• _Raw data_
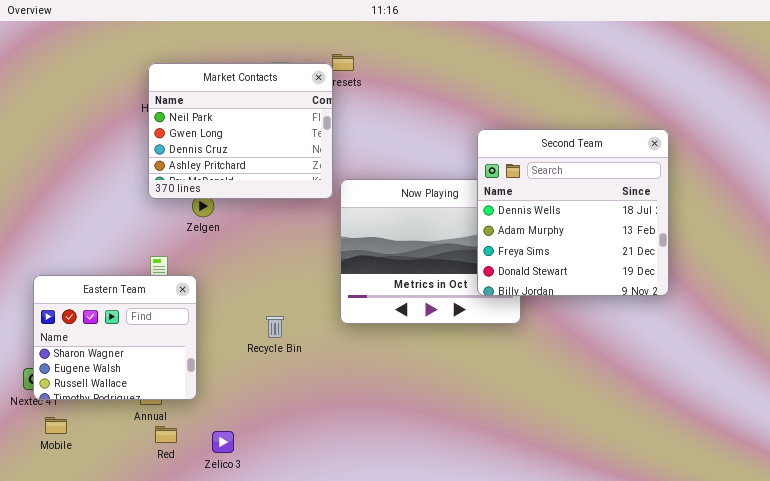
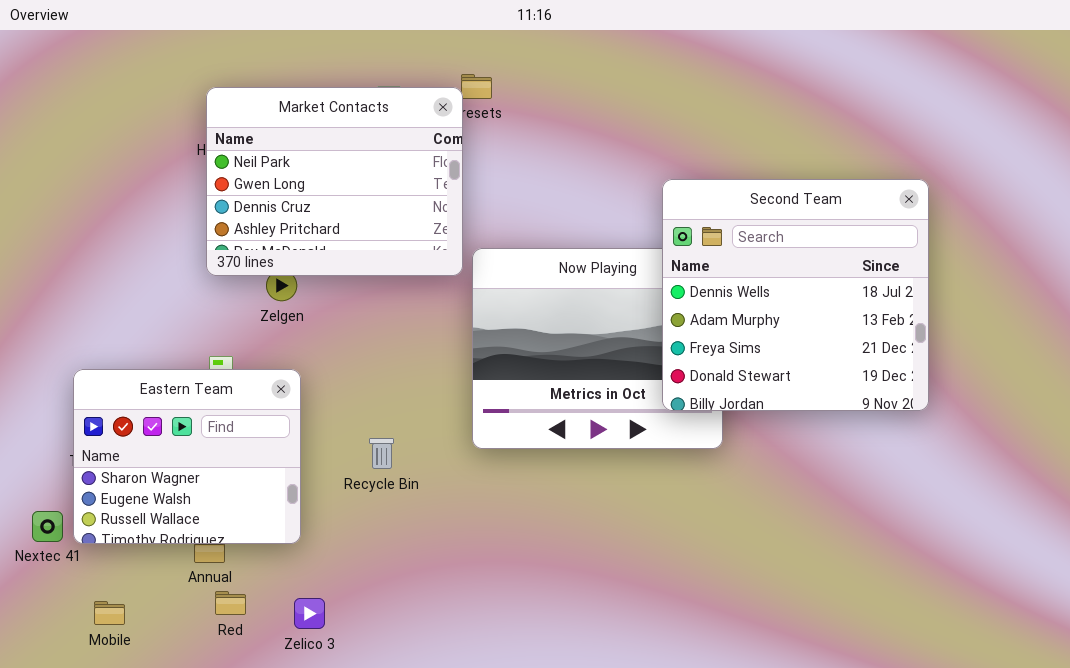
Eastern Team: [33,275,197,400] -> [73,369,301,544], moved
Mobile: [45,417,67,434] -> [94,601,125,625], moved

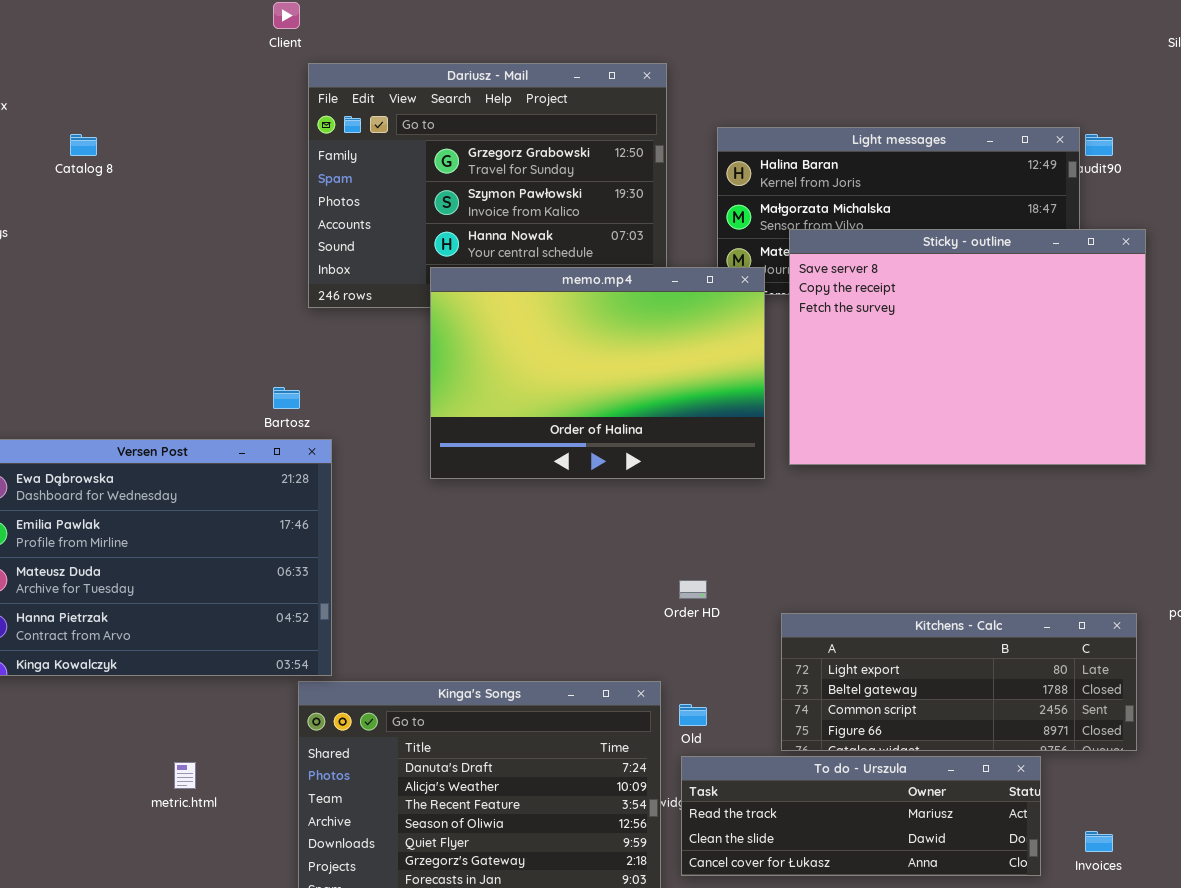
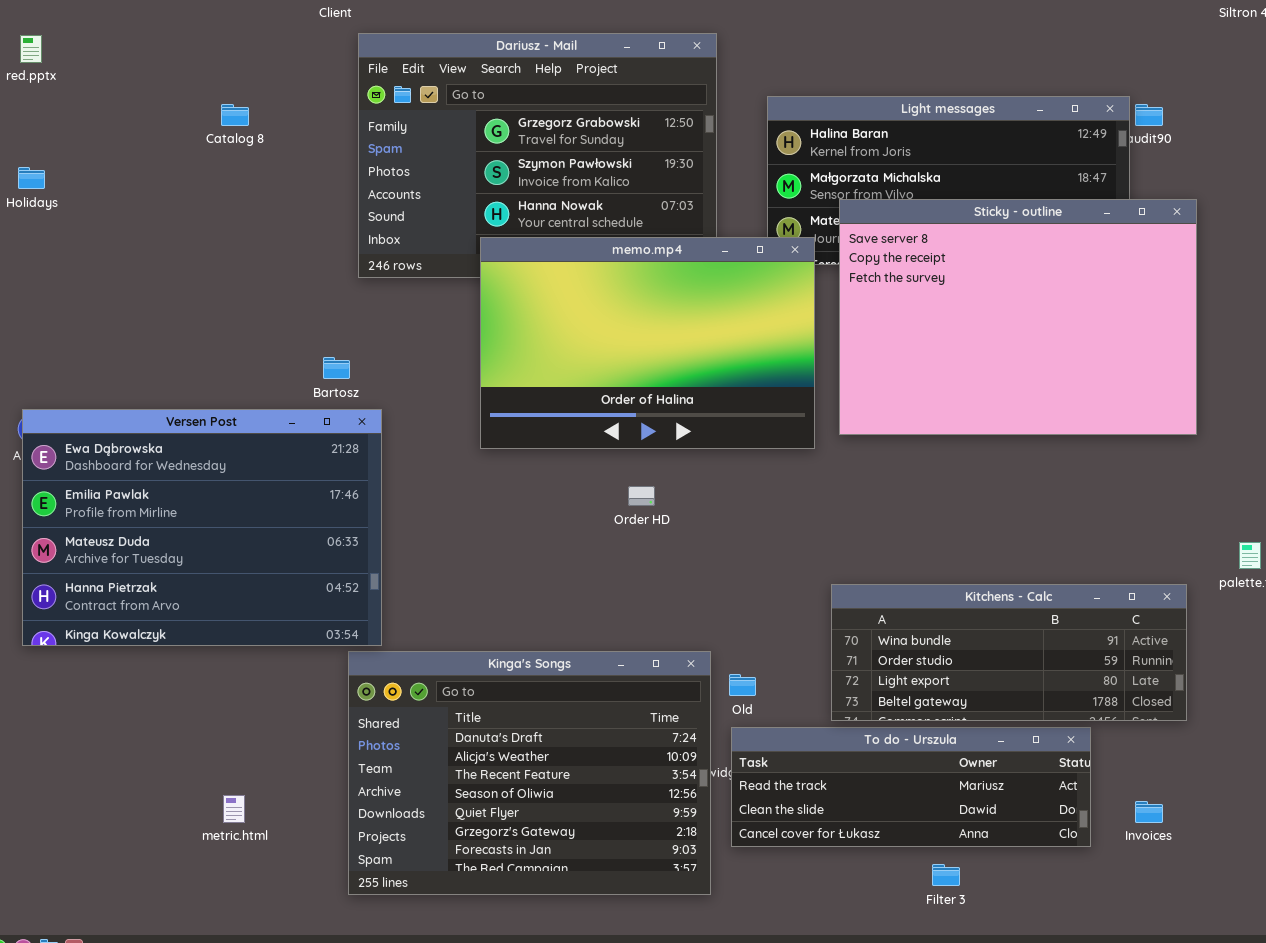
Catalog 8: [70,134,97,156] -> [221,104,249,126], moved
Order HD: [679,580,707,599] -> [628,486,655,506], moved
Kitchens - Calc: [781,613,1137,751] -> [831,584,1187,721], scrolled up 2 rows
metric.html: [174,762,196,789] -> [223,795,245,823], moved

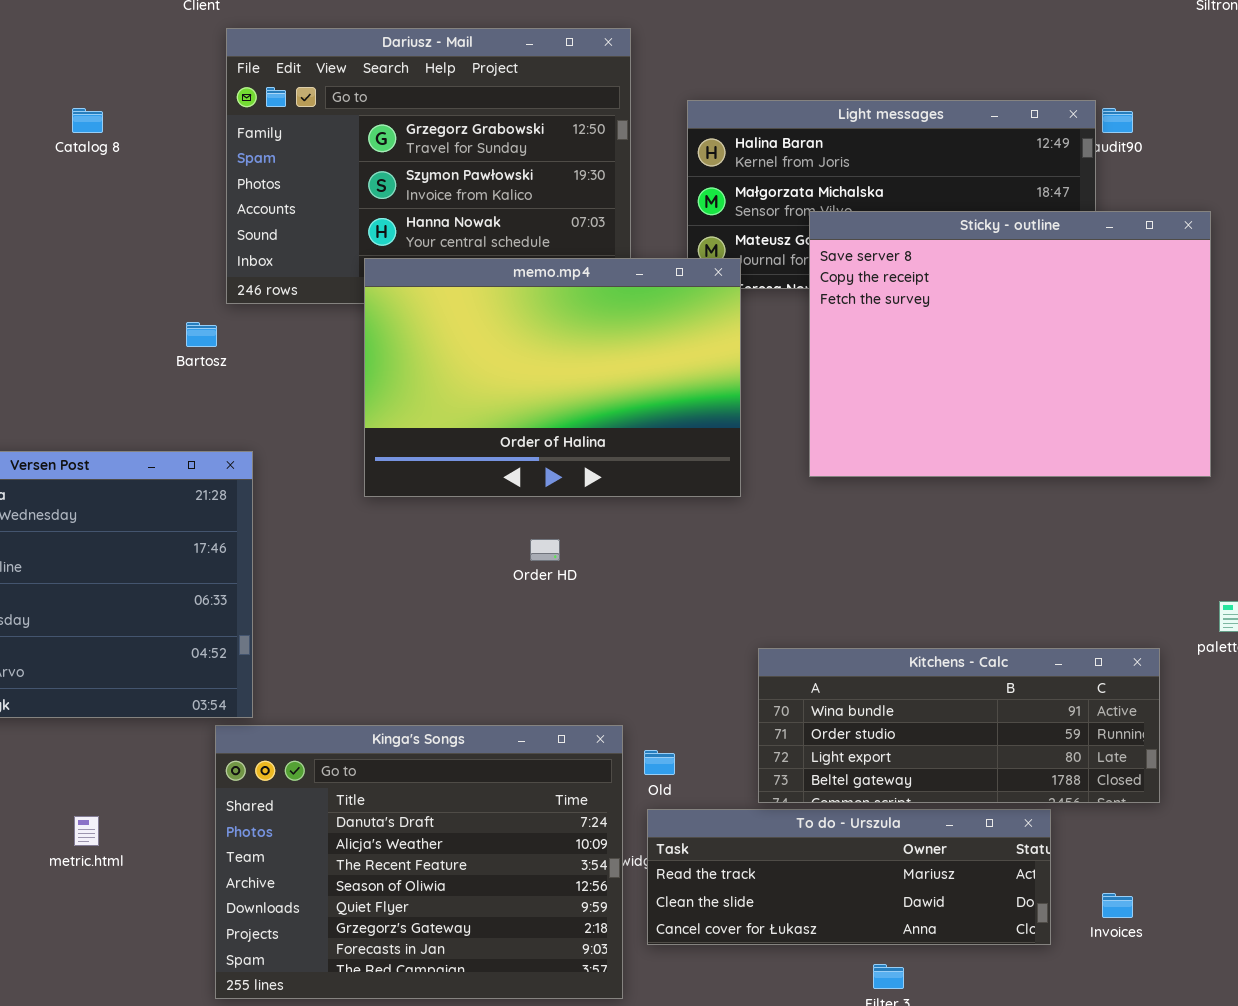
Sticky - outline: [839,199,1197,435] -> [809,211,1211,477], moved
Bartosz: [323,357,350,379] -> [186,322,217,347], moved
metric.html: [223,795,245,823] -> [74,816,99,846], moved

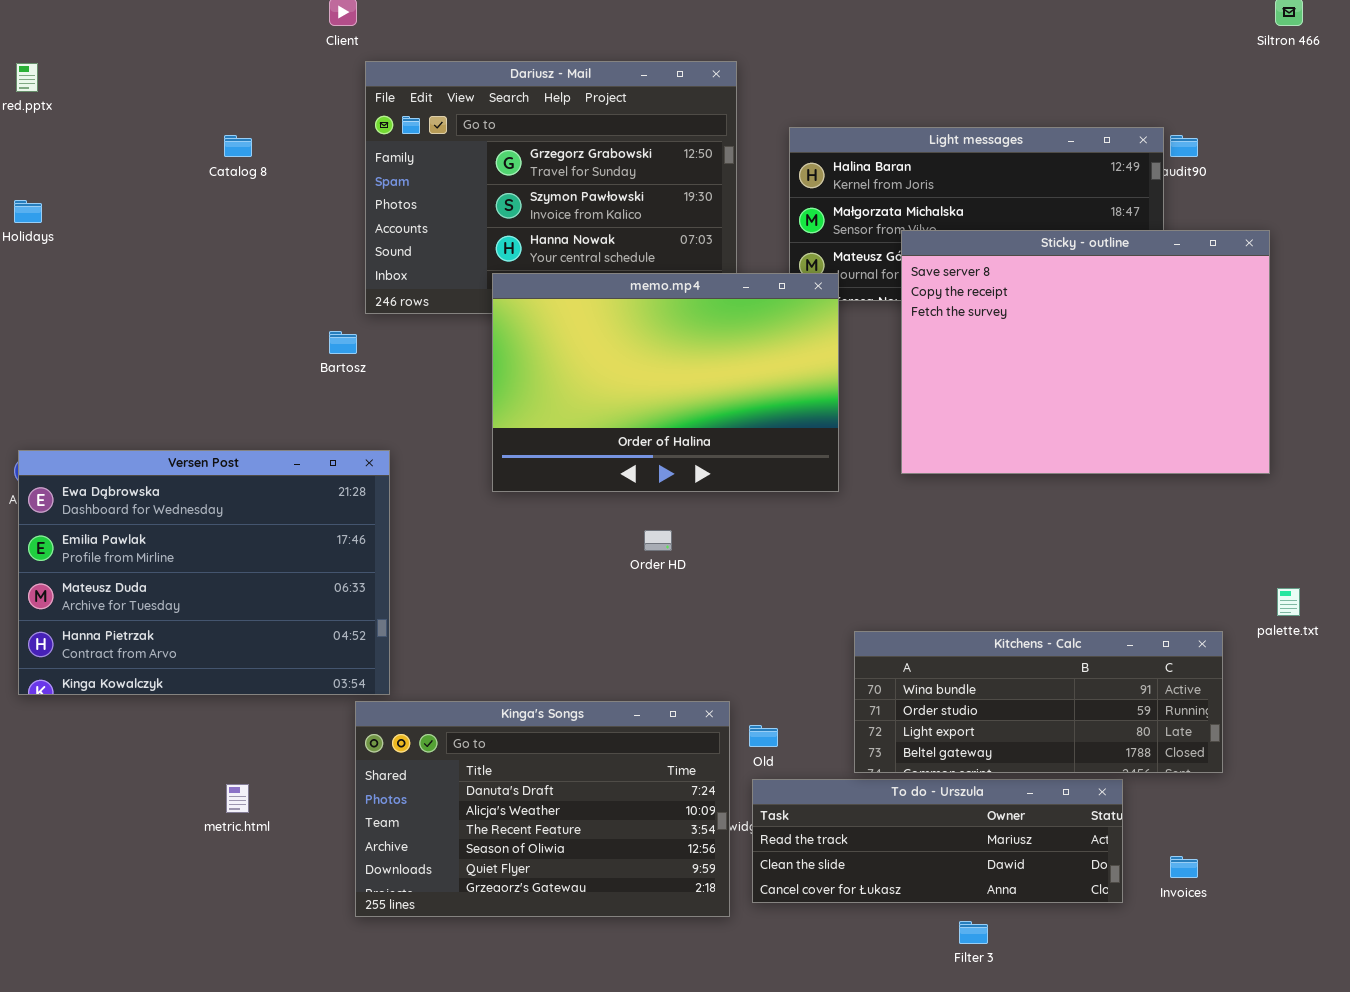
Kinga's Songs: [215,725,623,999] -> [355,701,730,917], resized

• _Task instructions_
With pictures excluded, restate word for word the lines from the one that contains "Order HD: [679,580,707,599]" through the end of the material, inclusive, and nothing more.

• _Response area_
Order HD: [679,580,707,599] -> [628,486,655,506], moved
Kitchens - Calc: [781,613,1137,751] -> [831,584,1187,721], scrolled up 2 rows
metric.html: [174,762,196,789] -> [223,795,245,823], moved

Sticky - outline: [839,199,1197,435] -> [809,211,1211,477], moved
Bartosz: [323,357,350,379] -> [186,322,217,347], moved
metric.html: [223,795,245,823] -> [74,816,99,846], moved

Kinga's Songs: [215,725,623,999] -> [355,701,730,917], resized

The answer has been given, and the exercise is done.